AIM OF THE EXERCISE:
Word for word, copy all the data and drop the pictures.

[Start of section]

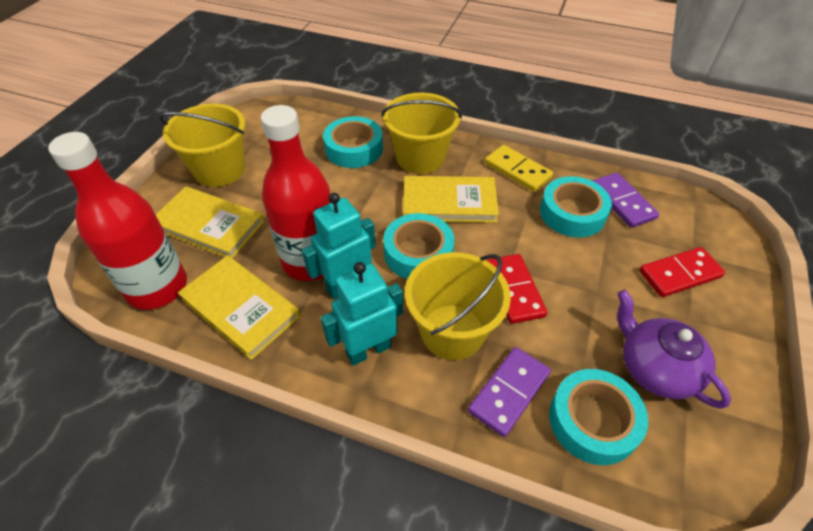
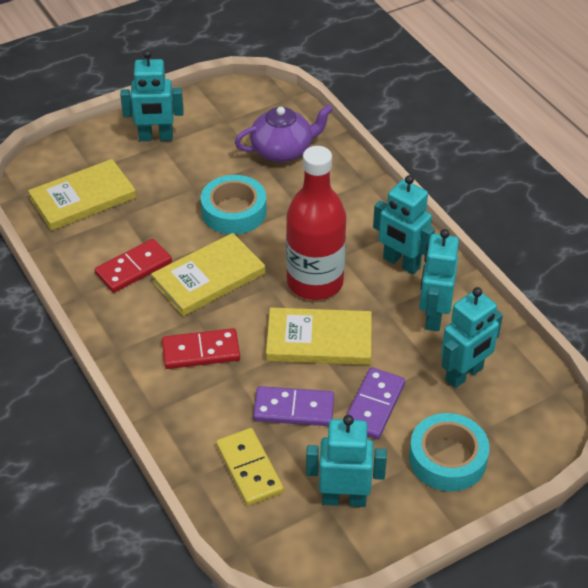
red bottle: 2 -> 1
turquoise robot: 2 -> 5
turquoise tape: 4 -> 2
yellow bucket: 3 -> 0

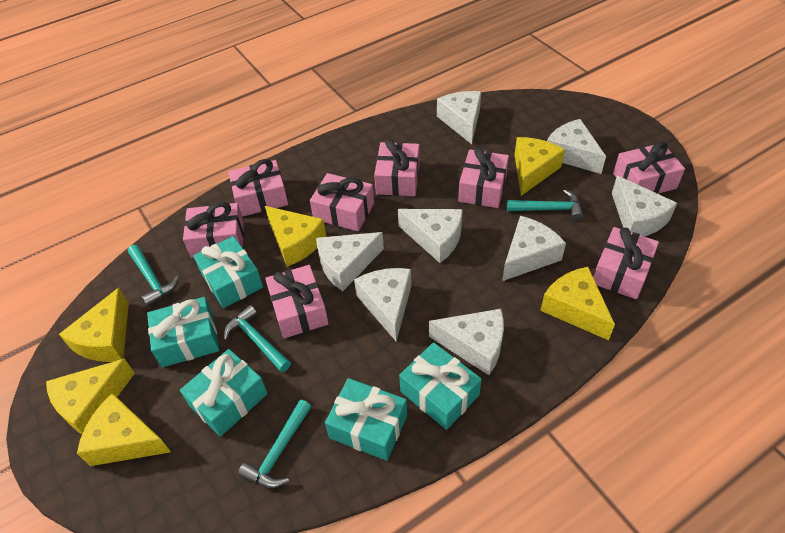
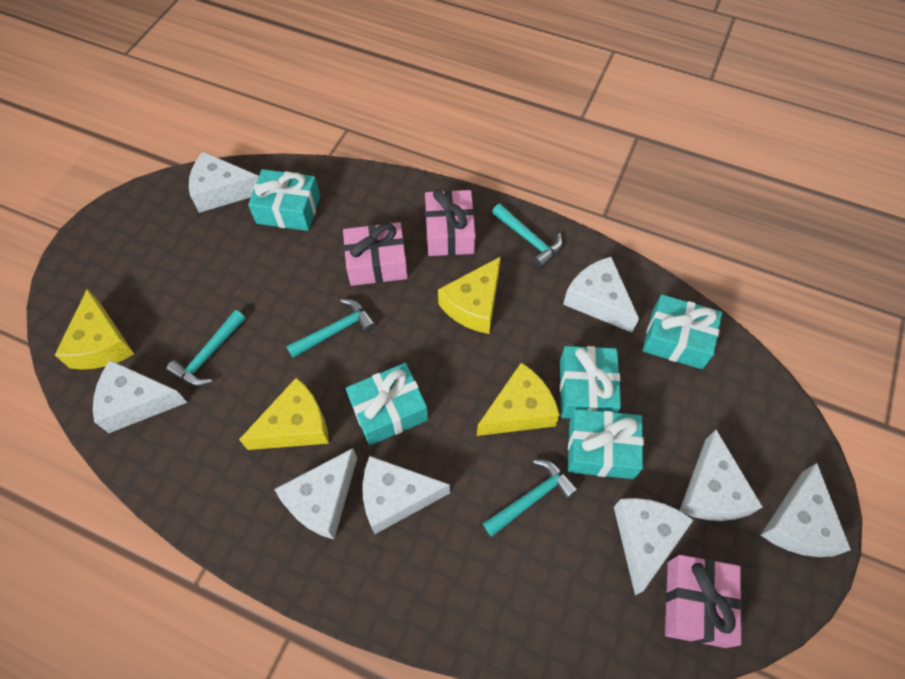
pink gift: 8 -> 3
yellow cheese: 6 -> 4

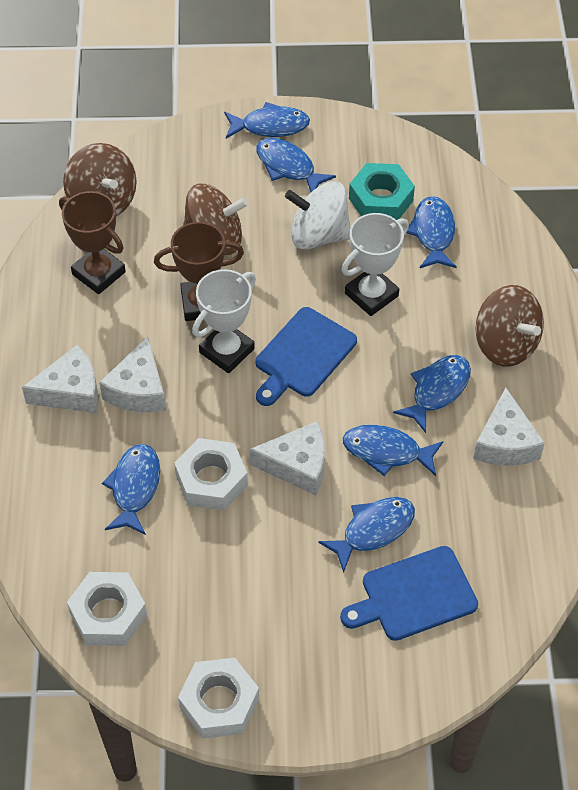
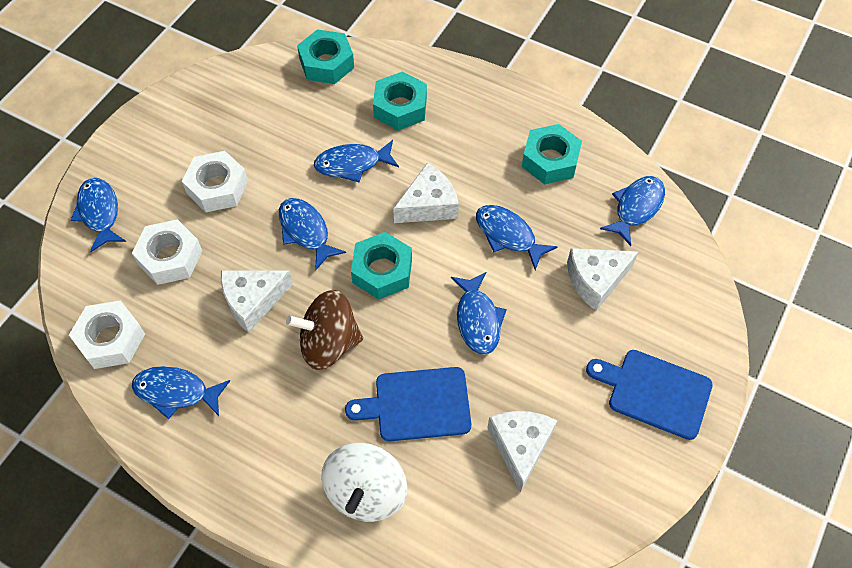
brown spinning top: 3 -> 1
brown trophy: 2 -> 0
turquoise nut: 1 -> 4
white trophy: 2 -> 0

[End of section]

TASK ANSWER:
red bottle: 2 -> 1
turquoise robot: 2 -> 5
turquoise tape: 4 -> 2
yellow bucket: 3 -> 0

pink gift: 8 -> 3
yellow cheese: 6 -> 4

brown spinning top: 3 -> 1
brown trophy: 2 -> 0
turquoise nut: 1 -> 4
white trophy: 2 -> 0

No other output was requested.